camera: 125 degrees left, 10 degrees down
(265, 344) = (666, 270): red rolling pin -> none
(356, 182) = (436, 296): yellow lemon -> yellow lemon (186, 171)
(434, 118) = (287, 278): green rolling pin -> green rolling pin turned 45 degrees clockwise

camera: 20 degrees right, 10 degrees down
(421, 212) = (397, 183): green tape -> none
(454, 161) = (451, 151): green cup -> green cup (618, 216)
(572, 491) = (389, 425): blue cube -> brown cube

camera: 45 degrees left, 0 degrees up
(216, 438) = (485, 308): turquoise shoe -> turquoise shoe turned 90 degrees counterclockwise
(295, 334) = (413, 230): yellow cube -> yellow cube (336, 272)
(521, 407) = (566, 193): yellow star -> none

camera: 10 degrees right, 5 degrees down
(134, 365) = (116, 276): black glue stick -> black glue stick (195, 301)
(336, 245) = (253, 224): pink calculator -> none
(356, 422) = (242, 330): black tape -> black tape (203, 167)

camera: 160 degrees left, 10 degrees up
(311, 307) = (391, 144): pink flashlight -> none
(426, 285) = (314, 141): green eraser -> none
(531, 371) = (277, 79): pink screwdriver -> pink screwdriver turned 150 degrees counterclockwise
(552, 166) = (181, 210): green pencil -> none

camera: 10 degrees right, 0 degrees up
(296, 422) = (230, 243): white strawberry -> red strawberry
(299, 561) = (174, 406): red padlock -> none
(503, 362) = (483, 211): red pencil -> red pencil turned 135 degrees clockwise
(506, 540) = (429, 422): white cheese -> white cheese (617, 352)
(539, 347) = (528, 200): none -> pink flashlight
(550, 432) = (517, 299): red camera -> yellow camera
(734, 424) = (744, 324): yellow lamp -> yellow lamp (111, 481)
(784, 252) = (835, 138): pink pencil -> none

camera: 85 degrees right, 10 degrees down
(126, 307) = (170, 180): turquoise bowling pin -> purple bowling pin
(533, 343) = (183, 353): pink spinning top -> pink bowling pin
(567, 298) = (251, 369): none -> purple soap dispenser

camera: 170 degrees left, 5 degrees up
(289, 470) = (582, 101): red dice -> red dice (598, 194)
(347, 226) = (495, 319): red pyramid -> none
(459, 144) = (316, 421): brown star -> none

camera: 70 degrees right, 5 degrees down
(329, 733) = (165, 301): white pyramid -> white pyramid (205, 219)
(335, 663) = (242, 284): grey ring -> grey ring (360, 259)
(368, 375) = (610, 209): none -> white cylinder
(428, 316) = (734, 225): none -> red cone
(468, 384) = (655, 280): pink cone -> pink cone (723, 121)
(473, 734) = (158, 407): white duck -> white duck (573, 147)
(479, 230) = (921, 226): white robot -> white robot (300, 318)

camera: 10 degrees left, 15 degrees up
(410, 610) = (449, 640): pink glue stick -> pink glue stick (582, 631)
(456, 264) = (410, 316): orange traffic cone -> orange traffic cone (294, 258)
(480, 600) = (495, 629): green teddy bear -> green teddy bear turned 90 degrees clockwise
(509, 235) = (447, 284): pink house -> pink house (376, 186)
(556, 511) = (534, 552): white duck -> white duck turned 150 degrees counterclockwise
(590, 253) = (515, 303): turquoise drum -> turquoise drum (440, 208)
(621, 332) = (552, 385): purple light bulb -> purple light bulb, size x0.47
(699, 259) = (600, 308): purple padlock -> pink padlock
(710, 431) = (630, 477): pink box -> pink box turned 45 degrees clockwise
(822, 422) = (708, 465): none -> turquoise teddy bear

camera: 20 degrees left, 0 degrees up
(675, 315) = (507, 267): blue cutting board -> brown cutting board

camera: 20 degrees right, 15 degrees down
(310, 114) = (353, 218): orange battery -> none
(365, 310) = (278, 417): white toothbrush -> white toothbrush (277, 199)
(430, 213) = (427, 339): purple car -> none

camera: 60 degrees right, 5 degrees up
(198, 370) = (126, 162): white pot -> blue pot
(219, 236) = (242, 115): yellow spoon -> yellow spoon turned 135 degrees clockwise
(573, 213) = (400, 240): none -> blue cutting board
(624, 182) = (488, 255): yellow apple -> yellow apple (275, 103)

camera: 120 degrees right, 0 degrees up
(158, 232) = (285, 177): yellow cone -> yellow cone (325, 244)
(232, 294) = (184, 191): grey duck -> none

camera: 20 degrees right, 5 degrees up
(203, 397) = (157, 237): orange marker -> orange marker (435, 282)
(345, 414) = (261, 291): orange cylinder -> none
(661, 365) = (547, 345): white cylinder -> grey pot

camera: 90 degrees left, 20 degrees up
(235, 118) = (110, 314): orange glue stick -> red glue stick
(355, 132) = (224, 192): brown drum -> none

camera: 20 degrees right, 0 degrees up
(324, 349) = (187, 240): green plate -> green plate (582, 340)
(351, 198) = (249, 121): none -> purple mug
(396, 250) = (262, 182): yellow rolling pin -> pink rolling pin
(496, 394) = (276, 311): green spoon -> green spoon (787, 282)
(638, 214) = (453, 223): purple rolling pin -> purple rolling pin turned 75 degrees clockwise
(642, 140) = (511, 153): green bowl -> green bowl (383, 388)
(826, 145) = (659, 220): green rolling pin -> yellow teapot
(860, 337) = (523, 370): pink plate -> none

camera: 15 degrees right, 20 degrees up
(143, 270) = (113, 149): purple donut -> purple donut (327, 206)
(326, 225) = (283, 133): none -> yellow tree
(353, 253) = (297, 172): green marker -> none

Exercise directions – The output should be exactly the lines above from the line containing "camera: 10 degrees right, 0 degrees up" to the line containing "(335, 663) = (242, 284): grey", inclusive, with no other lines.

Final answer –
camera: 10 degrees right, 0 degrees up
(296, 422) = (230, 243): white strawberry -> red strawberry
(299, 561) = (174, 406): red padlock -> none
(503, 362) = (483, 211): red pencil -> red pencil turned 135 degrees clockwise
(506, 540) = (429, 422): white cheese -> white cheese (617, 352)
(539, 347) = (528, 200): none -> pink flashlight
(550, 432) = (517, 299): red camera -> yellow camera
(734, 424) = (744, 324): yellow lamp -> yellow lamp (111, 481)
(784, 252) = (835, 138): pink pencil -> none

camera: 85 degrees right, 10 degrees down
(126, 307) = (170, 180): turquoise bowling pin -> purple bowling pin
(533, 343) = (183, 353): pink spinning top -> pink bowling pin
(567, 298) = (251, 369): none -> purple soap dispenser

camera: 170 degrees left, 5 degrees up
(289, 470) = (582, 101): red dice -> red dice (598, 194)
(347, 226) = (495, 319): red pyramid -> none
(459, 144) = (316, 421): brown star -> none

camera: 70 degrees right, 5 degrees down
(329, 733) = (165, 301): white pyramid -> white pyramid (205, 219)
(335, 663) = (242, 284): grey ring -> grey ring (360, 259)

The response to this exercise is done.